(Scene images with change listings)
# # # # # # #

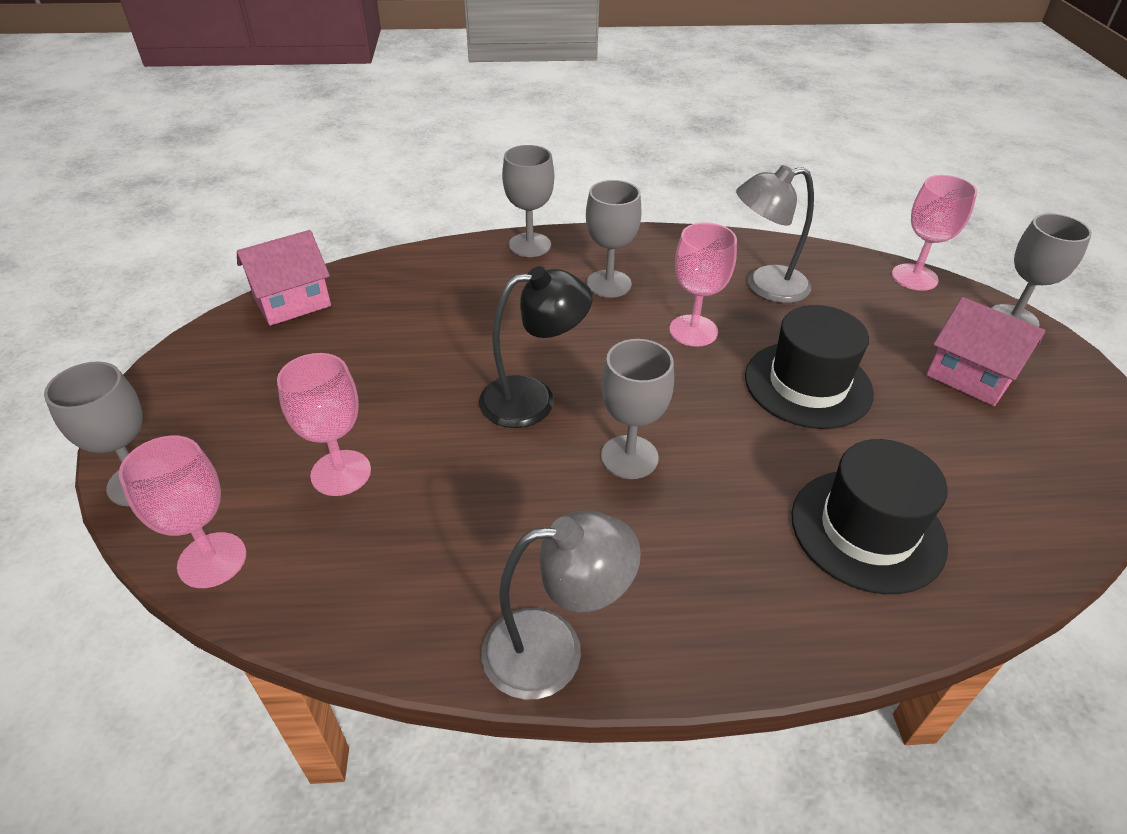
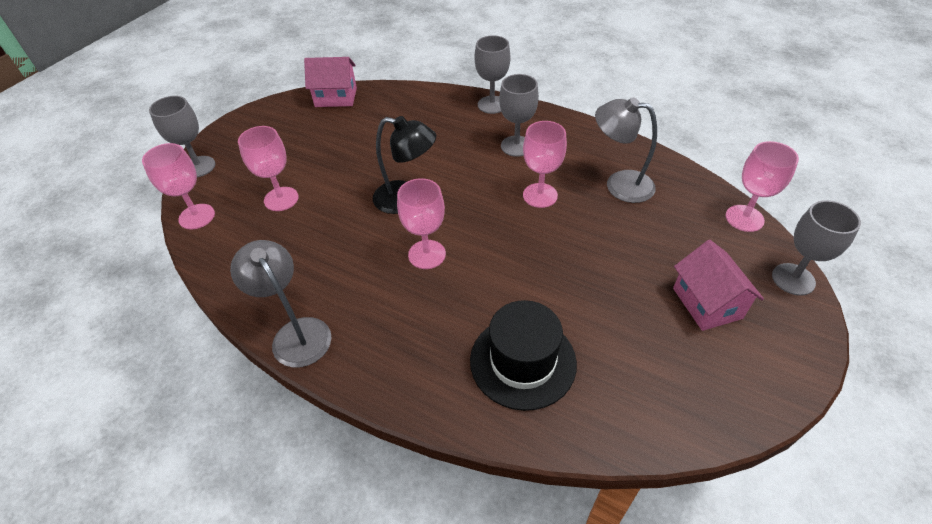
camera: 35 degrees right, 5 degrees up
(553, 649) = (296, 333): grey lamp -> grey lamp turned 150 degrees counterclockwise
(629, 457) = (427, 254): grey goblet -> pink goblet
(808, 384) = (580, 259): black hat -> none

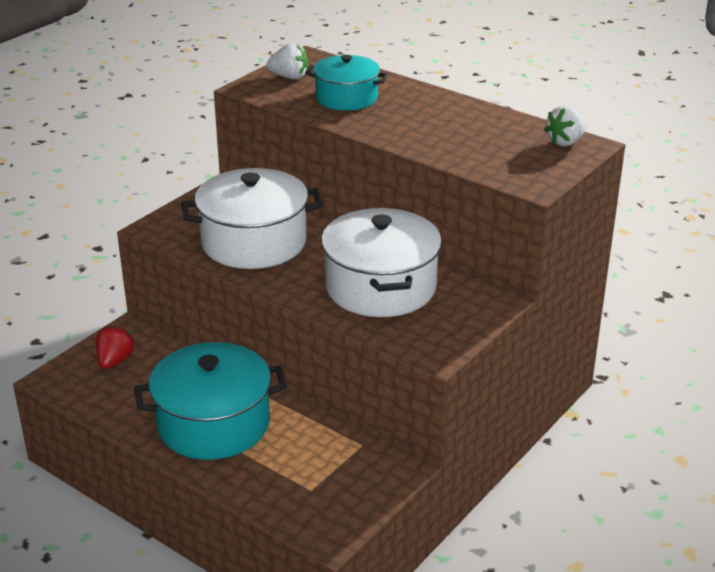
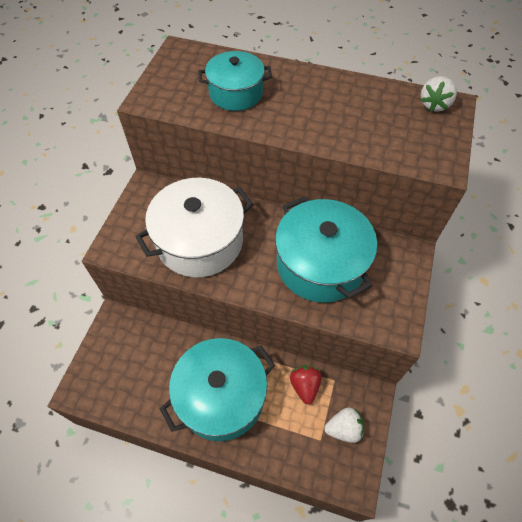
camera: 20 degrees left, 25 degrees up
(115, 361) = (118, 354): red strawberry -> red strawberry (305, 386)
(289, 77) = (175, 78): white strawberry -> white strawberry (344, 429)
(380, 287) = (320, 264): white pot -> turquoise pot

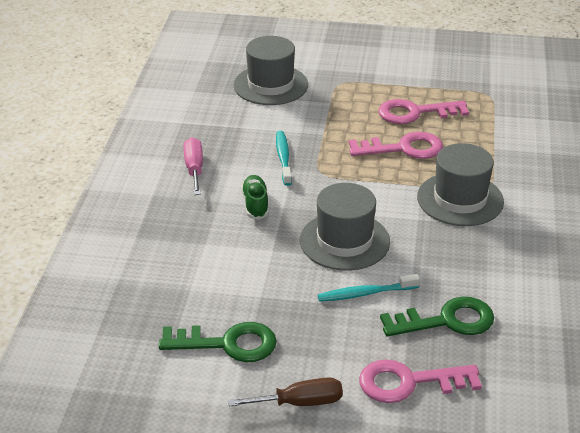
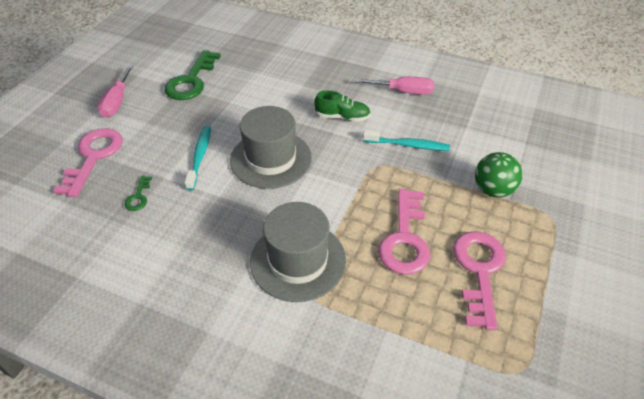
camera: 105 degrees right, 10 degrees up
(270, 85) = (546, 160): grey hat -> none
(300, 403) = (117, 102): brown screwdriver -> pink screwdriver
(323, 110) = (493, 190): none -> green ball
(446, 321) = (138, 197): green key -> green key, size x0.46

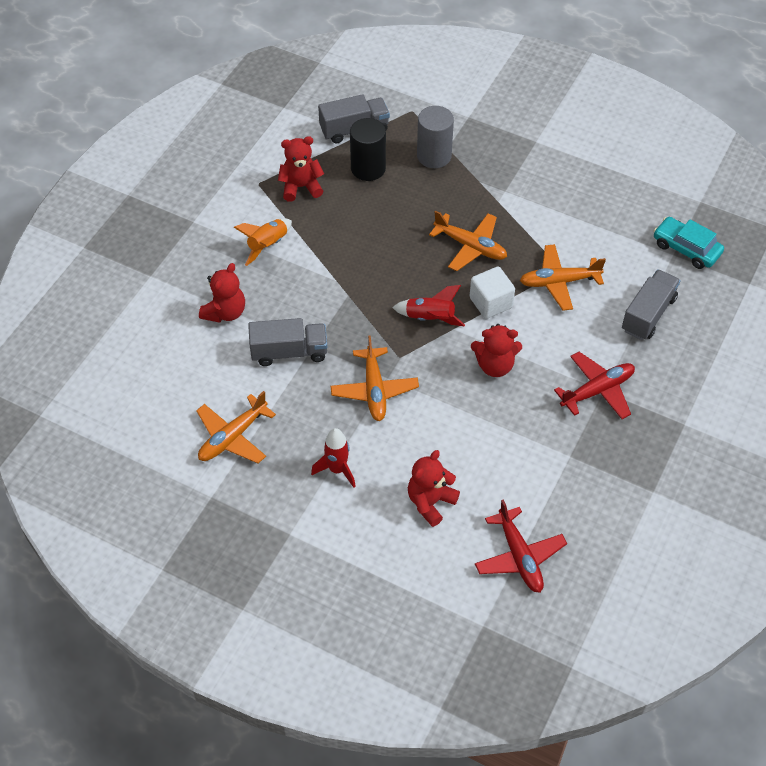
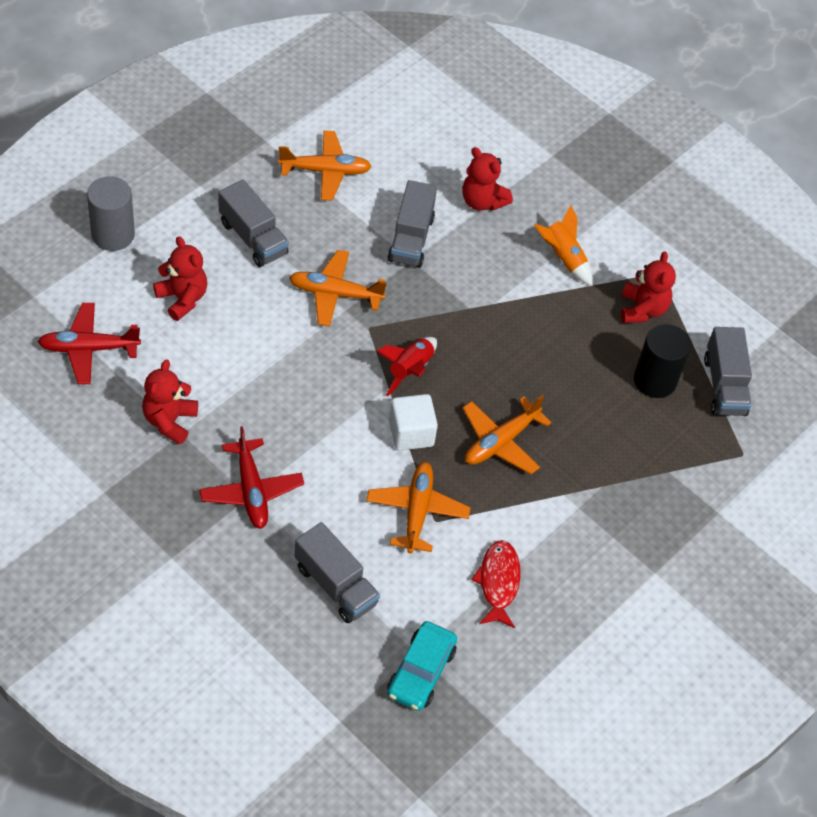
camera: 100 degrees right, 0 degrees up
(233, 437) = (325, 171): orange plane -> orange plane turned 120 degrees clockwise
(337, 469) = (253, 238): red rocket -> grey truck
(434, 156) = (658, 452): grey cylinder -> grey cylinder (113, 235)
(495, 365) = (323, 407): red teddy bear -> red teddy bear (169, 421)
(592, 222) = (498, 582): none -> red fish
(686, 248) = (421, 672): turquoise car -> turquoise car turned 150 degrees clockwise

# # # # # # #

→ Exercise requirements: In the records above, some lines hold the word "degrees"; copy each such line.

→ Answer to this task:
camera: 35 degrees right, 5 degrees up
(553, 649) = (296, 333): grey lamp -> grey lamp turned 150 degrees counterclockwise
camera: 20 degrees left, 25 degrees up
camera: 105 degrees right, 10 degrees up
camera: 100 degrees right, 0 degrees up
(233, 437) = (325, 171): orange plane -> orange plane turned 120 degrees clockwise
(686, 248) = (421, 672): turquoise car -> turquoise car turned 150 degrees clockwise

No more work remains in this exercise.